■ WORK REQUEST ■
Reproduce the lines below from the one that contains "turquoise trophy [292,130,334,199]" through the end, inclusive, and add nothing.

■ DATA TO PROCESS ■
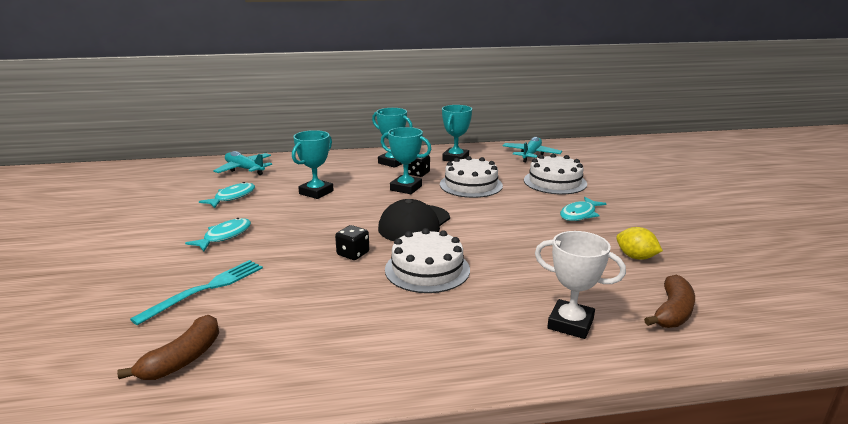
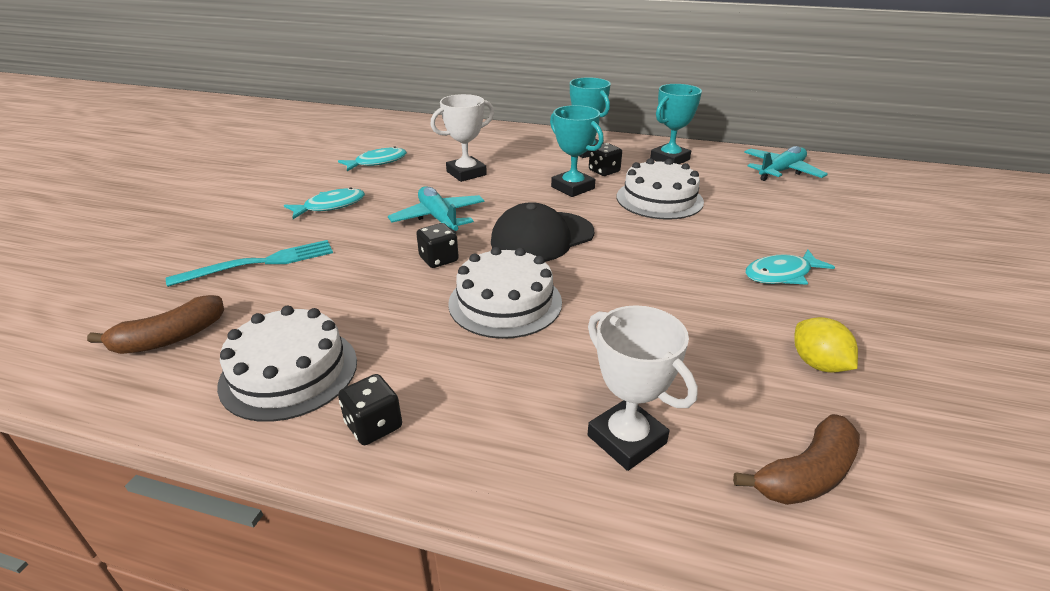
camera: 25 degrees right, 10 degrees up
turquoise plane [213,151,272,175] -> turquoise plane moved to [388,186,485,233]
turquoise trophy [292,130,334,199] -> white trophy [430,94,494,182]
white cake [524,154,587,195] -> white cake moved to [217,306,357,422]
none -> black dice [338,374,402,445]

■ SOLUTION ■
turquoise trophy [292,130,334,199] -> white trophy [430,94,494,182]
white cake [524,154,587,195] -> white cake moved to [217,306,357,422]
none -> black dice [338,374,402,445]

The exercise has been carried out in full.